### REQUIREMENT
Read the data and repeat all of it exactly.

### RECORDS FOR THIS EXERCISE
====

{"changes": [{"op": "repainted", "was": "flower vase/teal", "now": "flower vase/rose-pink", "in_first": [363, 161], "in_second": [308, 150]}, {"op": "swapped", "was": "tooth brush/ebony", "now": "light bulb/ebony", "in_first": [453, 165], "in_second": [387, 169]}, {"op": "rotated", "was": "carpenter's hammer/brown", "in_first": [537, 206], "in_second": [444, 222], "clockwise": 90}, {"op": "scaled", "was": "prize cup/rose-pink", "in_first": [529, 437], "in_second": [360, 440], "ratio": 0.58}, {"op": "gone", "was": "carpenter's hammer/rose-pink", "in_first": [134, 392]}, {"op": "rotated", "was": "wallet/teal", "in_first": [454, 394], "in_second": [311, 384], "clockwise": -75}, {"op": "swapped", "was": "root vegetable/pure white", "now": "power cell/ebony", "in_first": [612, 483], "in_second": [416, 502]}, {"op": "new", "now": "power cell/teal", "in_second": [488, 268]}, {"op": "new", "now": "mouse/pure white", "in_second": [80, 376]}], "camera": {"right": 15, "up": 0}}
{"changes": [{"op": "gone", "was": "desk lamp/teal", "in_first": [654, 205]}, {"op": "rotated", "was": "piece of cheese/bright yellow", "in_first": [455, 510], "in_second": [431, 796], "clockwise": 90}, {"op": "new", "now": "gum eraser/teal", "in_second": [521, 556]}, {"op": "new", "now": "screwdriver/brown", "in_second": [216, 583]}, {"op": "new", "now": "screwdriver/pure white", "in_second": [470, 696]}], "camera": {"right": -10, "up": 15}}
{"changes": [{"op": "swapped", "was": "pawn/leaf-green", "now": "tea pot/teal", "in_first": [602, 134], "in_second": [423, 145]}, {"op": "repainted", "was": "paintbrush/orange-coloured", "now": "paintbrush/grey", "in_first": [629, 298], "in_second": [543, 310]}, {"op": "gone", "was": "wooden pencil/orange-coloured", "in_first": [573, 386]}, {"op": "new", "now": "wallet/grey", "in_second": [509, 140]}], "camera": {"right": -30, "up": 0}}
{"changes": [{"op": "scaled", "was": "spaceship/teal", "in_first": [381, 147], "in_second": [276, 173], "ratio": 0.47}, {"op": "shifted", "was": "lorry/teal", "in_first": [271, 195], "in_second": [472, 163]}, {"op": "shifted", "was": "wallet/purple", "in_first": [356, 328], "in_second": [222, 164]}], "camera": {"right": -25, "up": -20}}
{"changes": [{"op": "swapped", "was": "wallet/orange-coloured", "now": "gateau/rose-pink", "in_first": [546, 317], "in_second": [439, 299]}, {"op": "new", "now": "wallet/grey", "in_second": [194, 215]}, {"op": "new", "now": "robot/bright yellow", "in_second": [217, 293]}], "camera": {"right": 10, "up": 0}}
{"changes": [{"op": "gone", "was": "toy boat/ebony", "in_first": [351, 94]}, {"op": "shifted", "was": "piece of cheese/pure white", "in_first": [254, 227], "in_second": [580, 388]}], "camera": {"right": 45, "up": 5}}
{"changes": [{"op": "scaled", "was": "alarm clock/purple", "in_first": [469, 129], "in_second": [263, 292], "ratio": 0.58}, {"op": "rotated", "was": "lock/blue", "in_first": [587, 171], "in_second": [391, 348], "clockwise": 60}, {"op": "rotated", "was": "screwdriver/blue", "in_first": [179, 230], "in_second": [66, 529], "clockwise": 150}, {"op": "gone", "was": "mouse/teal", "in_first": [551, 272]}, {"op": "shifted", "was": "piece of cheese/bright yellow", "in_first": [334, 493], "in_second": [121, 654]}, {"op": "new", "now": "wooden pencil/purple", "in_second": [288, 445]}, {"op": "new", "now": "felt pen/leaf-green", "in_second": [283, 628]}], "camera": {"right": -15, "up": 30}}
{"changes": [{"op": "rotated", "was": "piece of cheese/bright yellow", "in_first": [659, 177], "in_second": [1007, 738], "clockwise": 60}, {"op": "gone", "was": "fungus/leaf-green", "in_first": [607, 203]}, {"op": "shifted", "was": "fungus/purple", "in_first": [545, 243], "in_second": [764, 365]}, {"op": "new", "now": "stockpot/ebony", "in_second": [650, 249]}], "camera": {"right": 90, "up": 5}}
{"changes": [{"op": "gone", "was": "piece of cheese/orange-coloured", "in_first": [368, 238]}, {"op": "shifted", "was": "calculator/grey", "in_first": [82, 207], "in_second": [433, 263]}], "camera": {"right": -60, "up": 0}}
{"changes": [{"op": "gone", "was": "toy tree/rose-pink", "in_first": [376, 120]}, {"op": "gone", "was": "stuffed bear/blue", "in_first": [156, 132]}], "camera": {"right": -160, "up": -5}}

====

### RESPONSE BOX
{"changes": [{"op": "repainted", "was": "flower vase/teal", "now": "flower vase/rose-pink", "in_first": [363, 161], "in_second": [308, 150]}, {"op": "swapped", "was": "tooth brush/ebony", "now": "light bulb/ebony", "in_first": [453, 165], "in_second": [387, 169]}, {"op": "rotated", "was": "carpenter's hammer/brown", "in_first": [537, 206], "in_second": [444, 222], "clockwise": 90}, {"op": "scaled", "was": "prize cup/rose-pink", "in_first": [529, 437], "in_second": [360, 440], "ratio": 0.58}, {"op": "gone", "was": "carpenter's hammer/rose-pink", "in_first": [134, 392]}, {"op": "rotated", "was": "wallet/teal", "in_first": [454, 394], "in_second": [311, 384], "clockwise": -75}, {"op": "swapped", "was": "root vegetable/pure white", "now": "power cell/ebony", "in_first": [612, 483], "in_second": [416, 502]}, {"op": "new", "now": "power cell/teal", "in_second": [488, 268]}, {"op": "new", "now": "mouse/pure white", "in_second": [80, 376]}], "camera": {"right": 15, "up": 0}}
{"changes": [{"op": "gone", "was": "desk lamp/teal", "in_first": [654, 205]}, {"op": "rotated", "was": "piece of cheese/bright yellow", "in_first": [455, 510], "in_second": [431, 796], "clockwise": 90}, {"op": "new", "now": "gum eraser/teal", "in_second": [521, 556]}, {"op": "new", "now": "screwdriver/brown", "in_second": [216, 583]}, {"op": "new", "now": "screwdriver/pure white", "in_second": [470, 696]}], "camera": {"right": -10, "up": 15}}
{"changes": [{"op": "swapped", "was": "pawn/leaf-green", "now": "tea pot/teal", "in_first": [602, 134], "in_second": [423, 145]}, {"op": "repainted", "was": "paintbrush/orange-coloured", "now": "paintbrush/grey", "in_first": [629, 298], "in_second": [543, 310]}, {"op": "gone", "was": "wooden pencil/orange-coloured", "in_first": [573, 386]}, {"op": "new", "now": "wallet/grey", "in_second": [509, 140]}], "camera": {"right": -30, "up": 0}}
{"changes": [{"op": "scaled", "was": "spaceship/teal", "in_first": [381, 147], "in_second": [276, 173], "ratio": 0.47}, {"op": "shifted", "was": "lorry/teal", "in_first": [271, 195], "in_second": [472, 163]}, {"op": "shifted", "was": "wallet/purple", "in_first": [356, 328], "in_second": [222, 164]}], "camera": {"right": -25, "up": -20}}
{"changes": [{"op": "swapped", "was": "wallet/orange-coloured", "now": "gateau/rose-pink", "in_first": [546, 317], "in_second": [439, 299]}, {"op": "new", "now": "wallet/grey", "in_second": [194, 215]}, {"op": "new", "now": "robot/bright yellow", "in_second": [217, 293]}], "camera": {"right": 10, "up": 0}}
{"changes": [{"op": "gone", "was": "toy boat/ebony", "in_first": [351, 94]}, {"op": "shifted", "was": "piece of cheese/pure white", "in_first": [254, 227], "in_second": [580, 388]}], "camera": {"right": 45, "up": 5}}
{"changes": [{"op": "scaled", "was": "alarm clock/purple", "in_first": [469, 129], "in_second": [263, 292], "ratio": 0.58}, {"op": "rotated", "was": "lock/blue", "in_first": [587, 171], "in_second": [391, 348], "clockwise": 60}, {"op": "rotated", "was": "screwdriver/blue", "in_first": [179, 230], "in_second": [66, 529], "clockwise": 150}, {"op": "gone", "was": "mouse/teal", "in_first": [551, 272]}, {"op": "shifted", "was": "piece of cheese/bright yellow", "in_first": [334, 493], "in_second": [121, 654]}, {"op": "new", "now": "wooden pencil/purple", "in_second": [288, 445]}, {"op": "new", "now": "felt pen/leaf-green", "in_second": [283, 628]}], "camera": {"right": -15, "up": 30}}
{"changes": [{"op": "rotated", "was": "piece of cheese/bright yellow", "in_first": [659, 177], "in_second": [1007, 738], "clockwise": 60}, {"op": "gone", "was": "fungus/leaf-green", "in_first": [607, 203]}, {"op": "shifted", "was": "fungus/purple", "in_first": [545, 243], "in_second": [764, 365]}, {"op": "new", "now": "stockpot/ebony", "in_second": [650, 249]}], "camera": {"right": 90, "up": 5}}
{"changes": [{"op": "gone", "was": "piece of cheese/orange-coloured", "in_first": [368, 238]}, {"op": "shifted", "was": "calculator/grey", "in_first": [82, 207], "in_second": [433, 263]}], "camera": {"right": -60, "up": 0}}
{"changes": [{"op": "gone", "was": "toy tree/rose-pink", "in_first": [376, 120]}, {"op": "gone", "was": "stuffed bear/blue", "in_first": [156, 132]}], "camera": {"right": -160, "up": -5}}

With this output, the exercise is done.